**Records from a data source:**
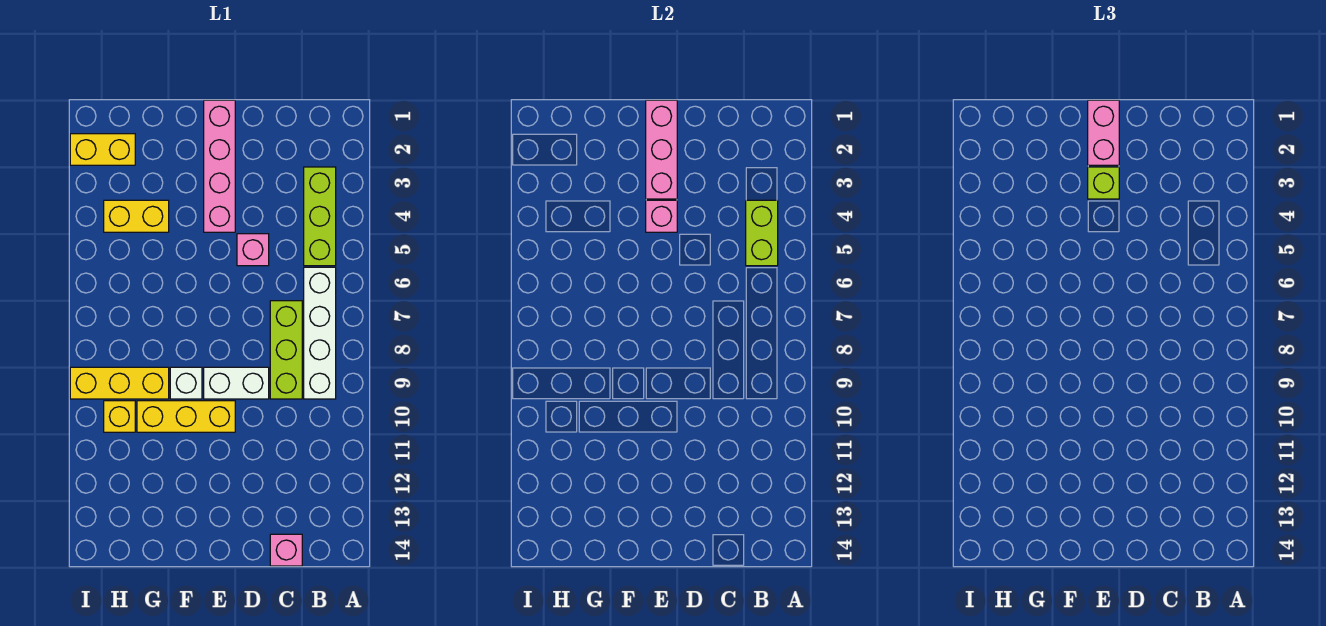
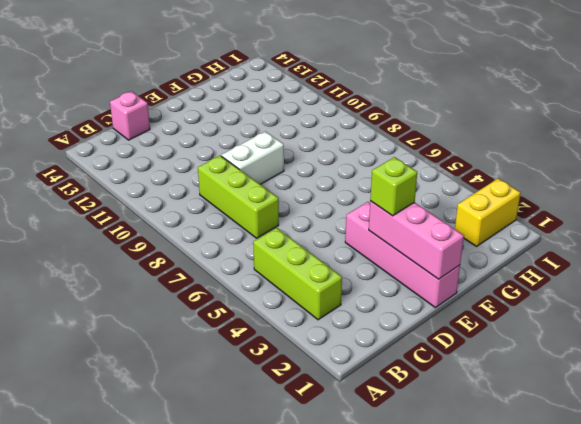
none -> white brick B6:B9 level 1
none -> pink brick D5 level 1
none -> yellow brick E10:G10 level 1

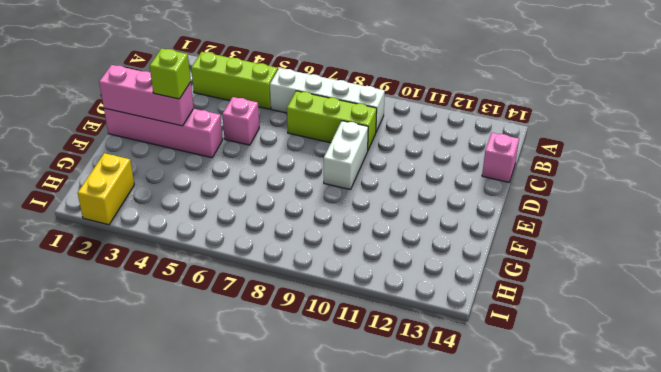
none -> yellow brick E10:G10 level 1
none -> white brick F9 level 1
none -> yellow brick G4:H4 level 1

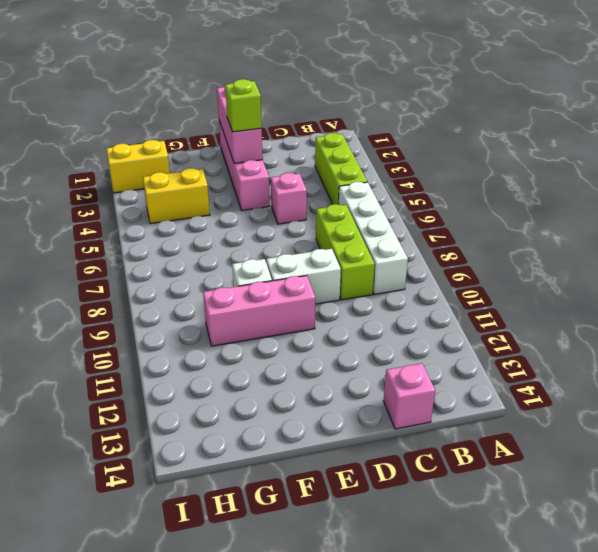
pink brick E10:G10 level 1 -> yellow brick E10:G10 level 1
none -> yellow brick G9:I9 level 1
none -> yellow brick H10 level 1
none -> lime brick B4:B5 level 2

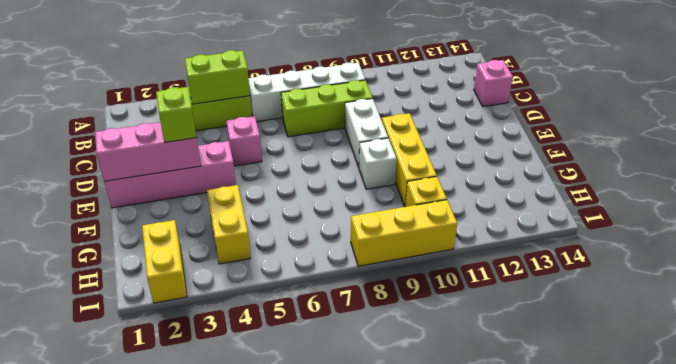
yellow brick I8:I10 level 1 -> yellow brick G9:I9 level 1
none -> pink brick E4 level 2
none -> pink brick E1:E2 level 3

--

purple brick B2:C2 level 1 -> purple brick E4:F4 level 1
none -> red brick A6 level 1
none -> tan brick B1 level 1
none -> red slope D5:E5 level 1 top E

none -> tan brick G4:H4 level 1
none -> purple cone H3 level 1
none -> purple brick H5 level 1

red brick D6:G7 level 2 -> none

--

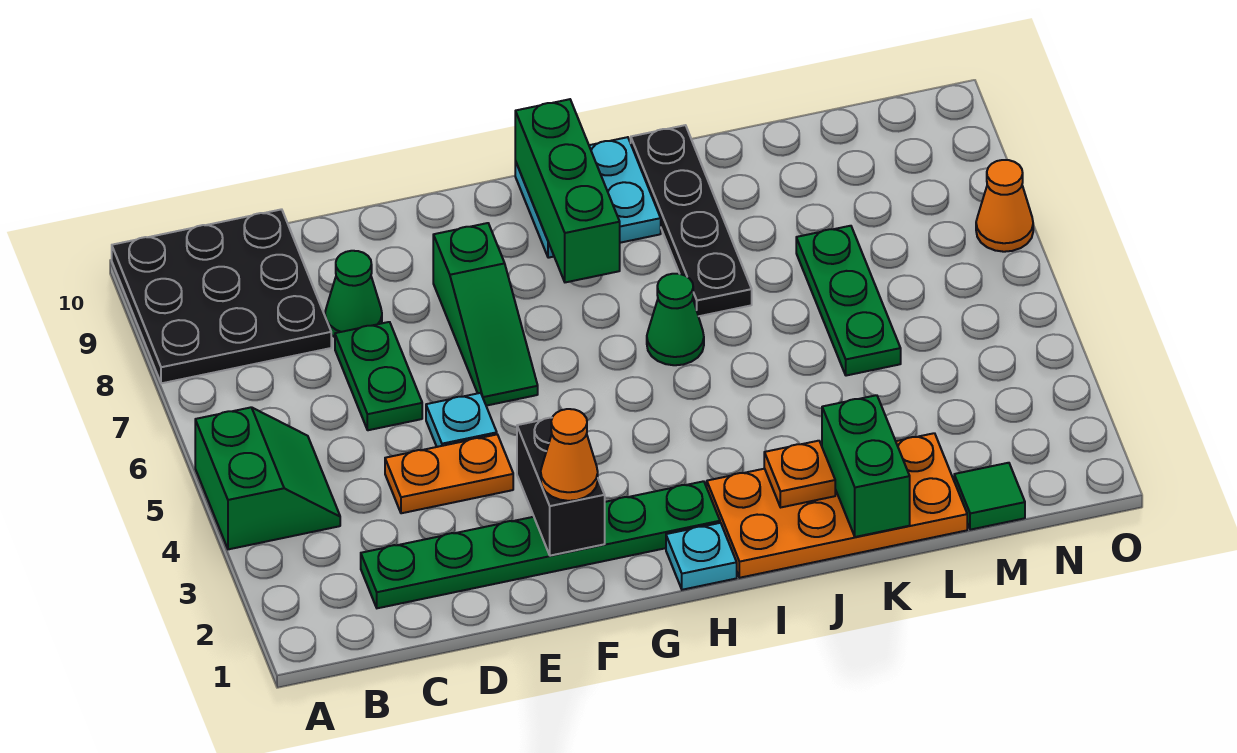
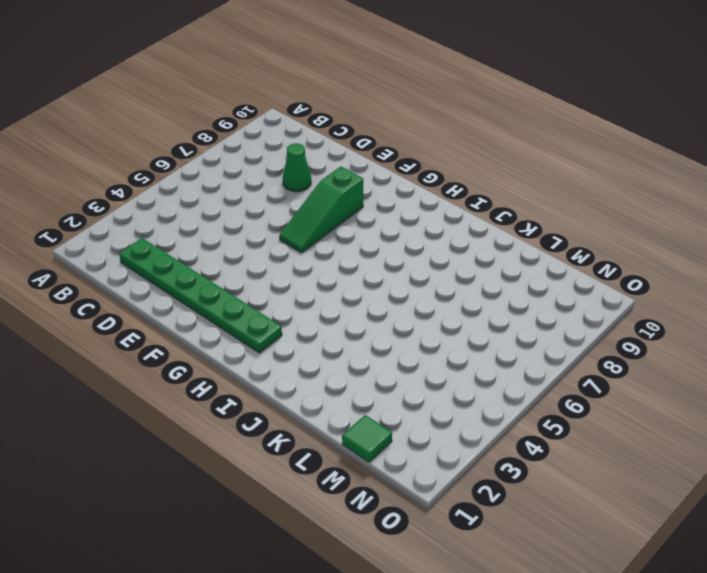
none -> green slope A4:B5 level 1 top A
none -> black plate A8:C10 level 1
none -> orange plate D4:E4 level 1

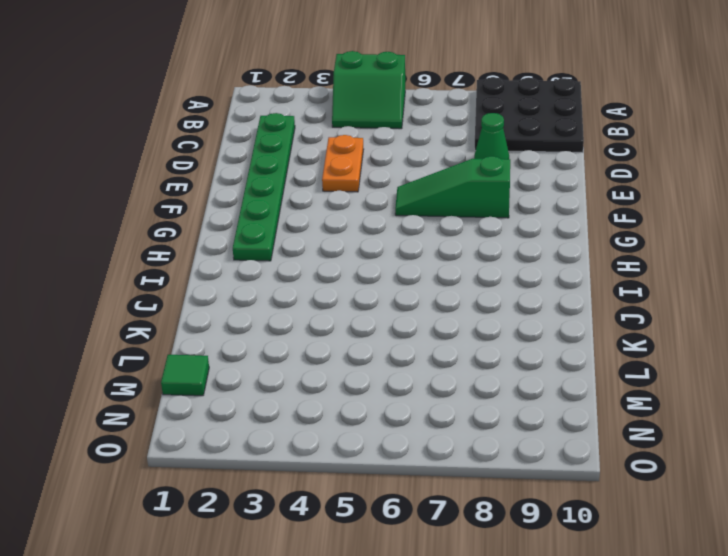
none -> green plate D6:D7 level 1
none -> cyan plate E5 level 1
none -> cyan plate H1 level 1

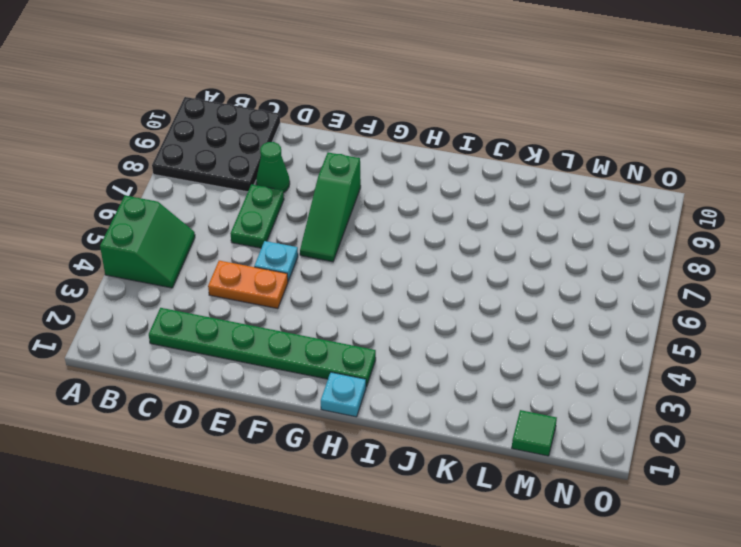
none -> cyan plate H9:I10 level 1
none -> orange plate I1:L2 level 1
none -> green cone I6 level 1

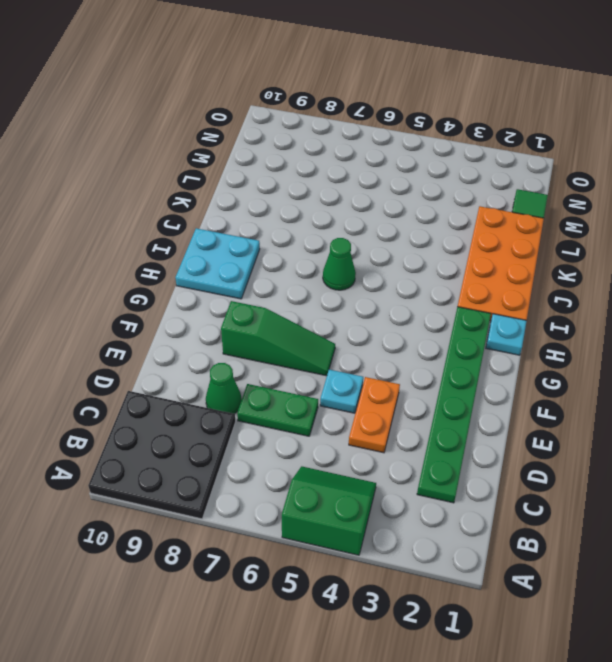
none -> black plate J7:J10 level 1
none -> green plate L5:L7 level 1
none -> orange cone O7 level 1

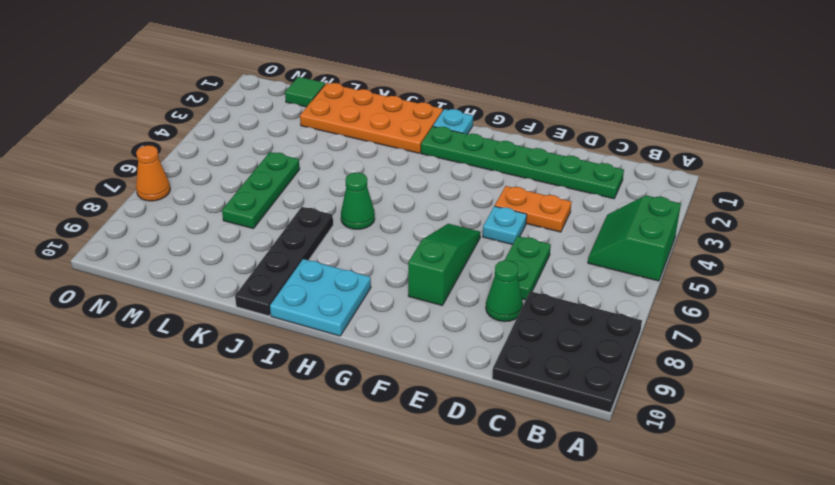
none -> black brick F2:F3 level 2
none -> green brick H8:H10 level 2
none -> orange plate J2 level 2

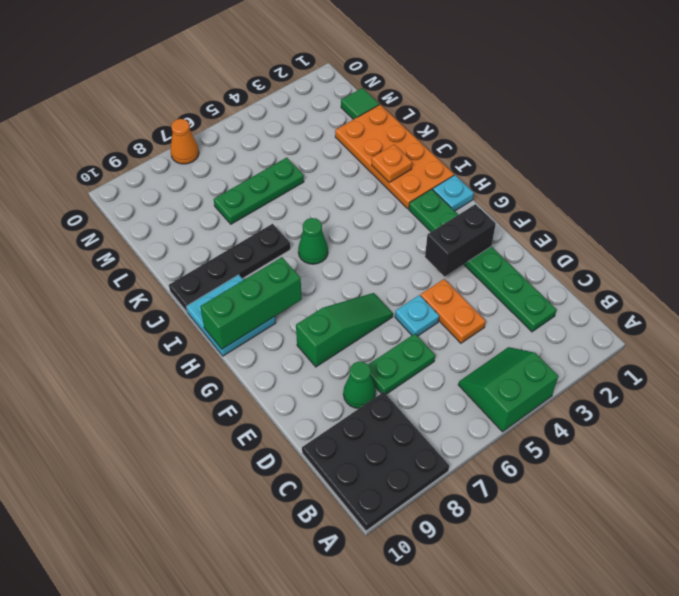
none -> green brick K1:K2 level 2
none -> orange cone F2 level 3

**Try it:** Lines in the data that hold "plate" must be located and copied.

**Exercise response:**
none -> black plate A8:C10 level 1
none -> orange plate D4:E4 level 1
none -> green plate D6:D7 level 1
none -> cyan plate E5 level 1
none -> cyan plate H1 level 1
none -> cyan plate H9:I10 level 1
none -> orange plate I1:L2 level 1
none -> black plate J7:J10 level 1
none -> green plate L5:L7 level 1
none -> orange plate J2 level 2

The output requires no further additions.